Records from a data collection
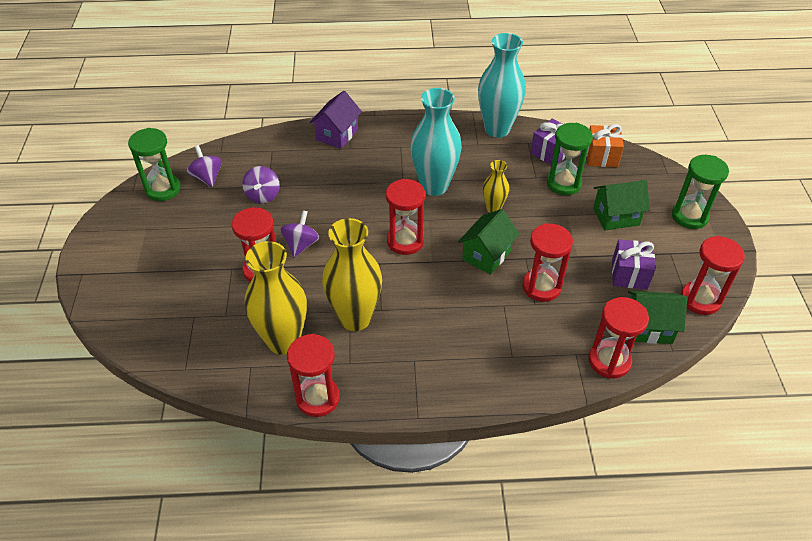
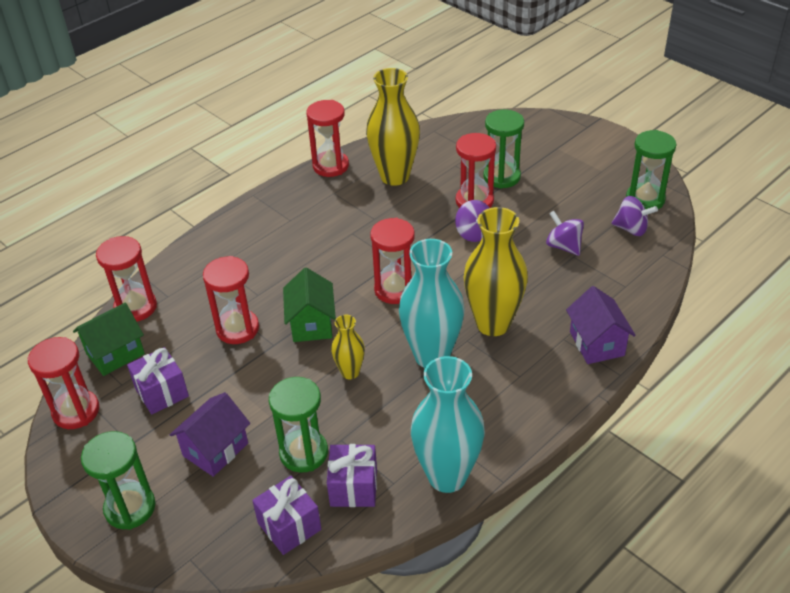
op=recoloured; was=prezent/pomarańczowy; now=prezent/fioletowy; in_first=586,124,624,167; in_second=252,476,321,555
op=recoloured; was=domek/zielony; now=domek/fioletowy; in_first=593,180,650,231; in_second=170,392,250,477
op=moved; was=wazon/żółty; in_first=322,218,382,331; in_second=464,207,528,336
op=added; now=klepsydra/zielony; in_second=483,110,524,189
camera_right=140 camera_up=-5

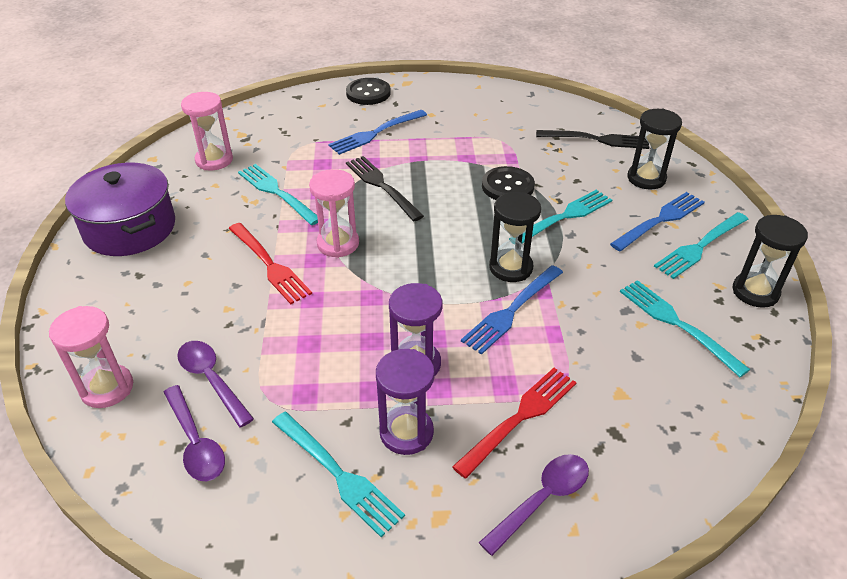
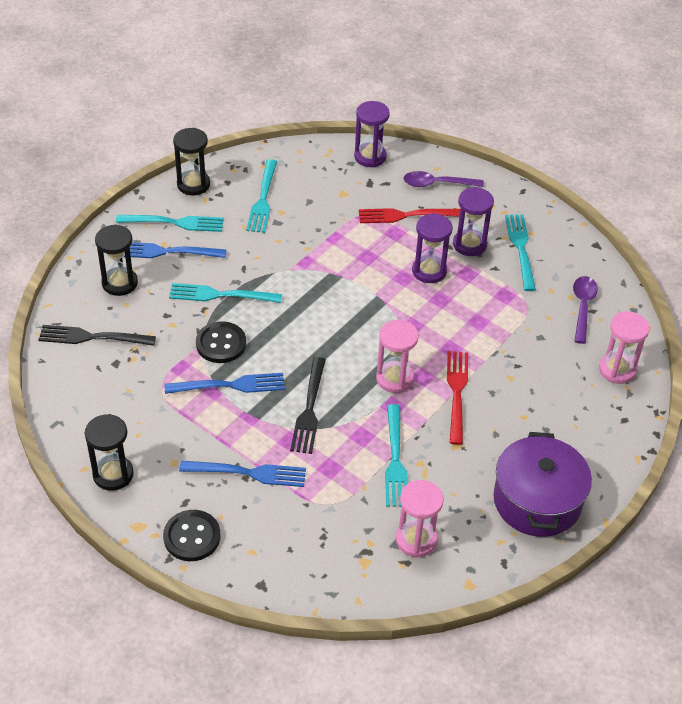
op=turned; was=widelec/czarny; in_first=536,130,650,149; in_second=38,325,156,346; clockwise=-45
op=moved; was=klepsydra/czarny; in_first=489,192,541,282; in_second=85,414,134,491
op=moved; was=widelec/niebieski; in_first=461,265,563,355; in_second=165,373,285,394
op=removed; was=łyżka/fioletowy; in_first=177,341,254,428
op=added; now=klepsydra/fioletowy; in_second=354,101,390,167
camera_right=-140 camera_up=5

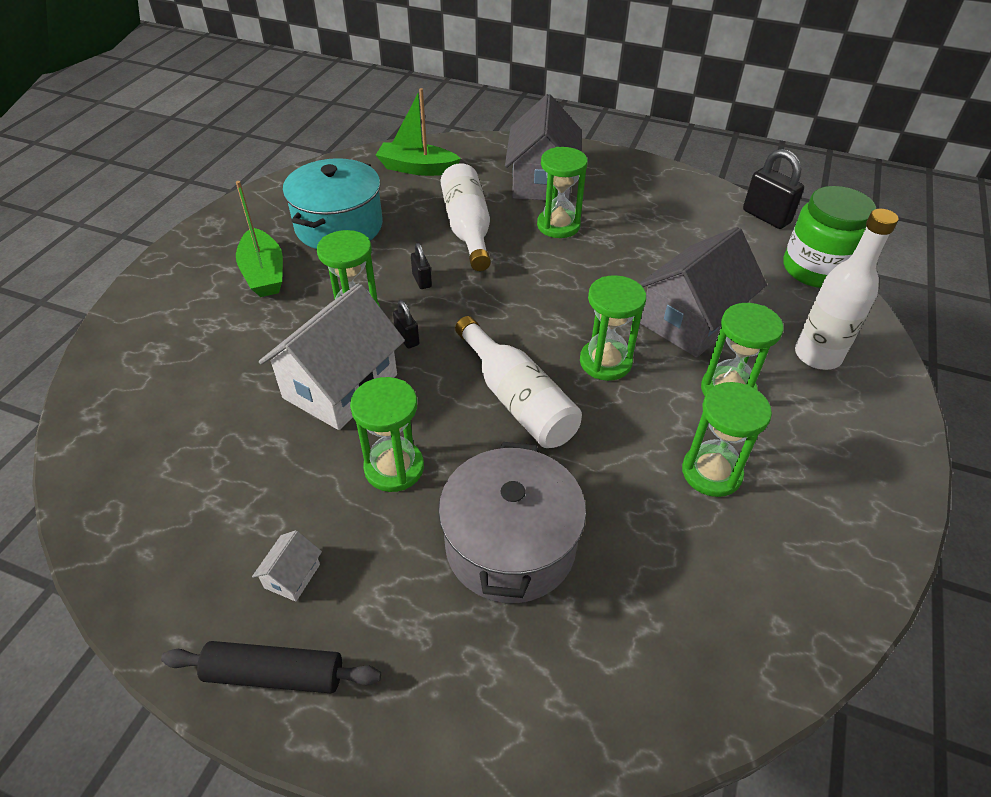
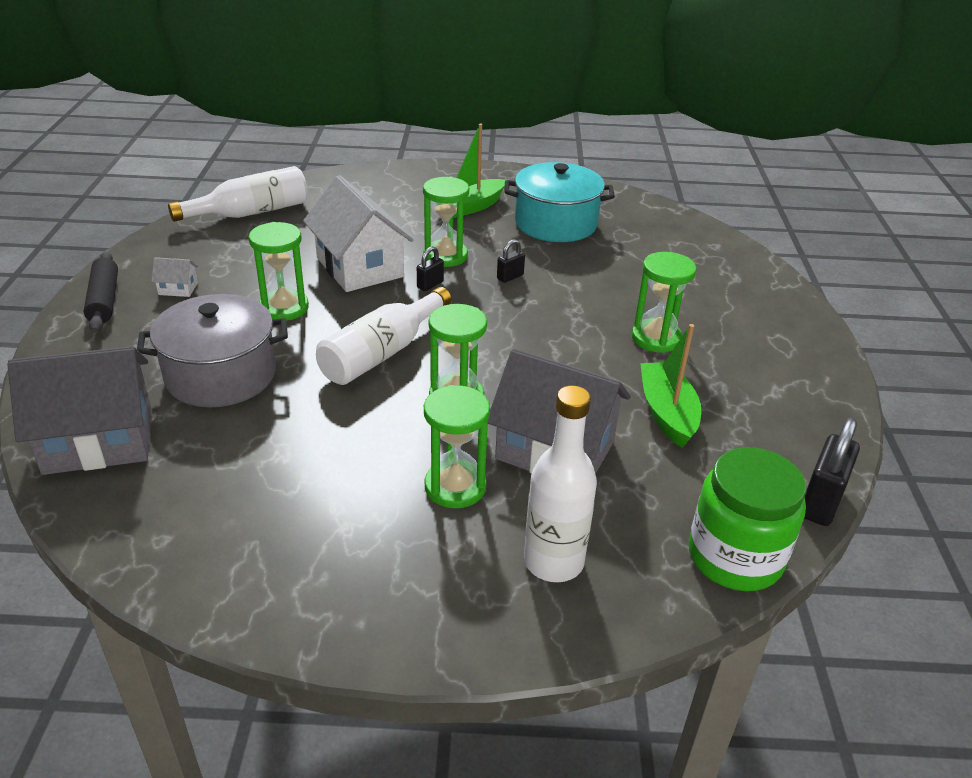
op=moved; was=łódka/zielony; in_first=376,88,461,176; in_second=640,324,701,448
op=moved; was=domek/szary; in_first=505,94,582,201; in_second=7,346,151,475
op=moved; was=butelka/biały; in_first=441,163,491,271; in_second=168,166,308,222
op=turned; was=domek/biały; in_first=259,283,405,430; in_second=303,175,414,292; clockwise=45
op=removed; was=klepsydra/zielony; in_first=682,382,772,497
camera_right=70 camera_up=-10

> _TASK TO CARRY OUT_
Nothing but the lines from the one with "op=turned; was=domek/biały; in_first=259,283,405,430;" through the end of the data above should be repeated, each exactly as it stands.

> _YOUR SOLUTION_
op=turned; was=domek/biały; in_first=259,283,405,430; in_second=303,175,414,292; clockwise=45
op=removed; was=klepsydra/zielony; in_first=682,382,772,497
camera_right=70 camera_up=-10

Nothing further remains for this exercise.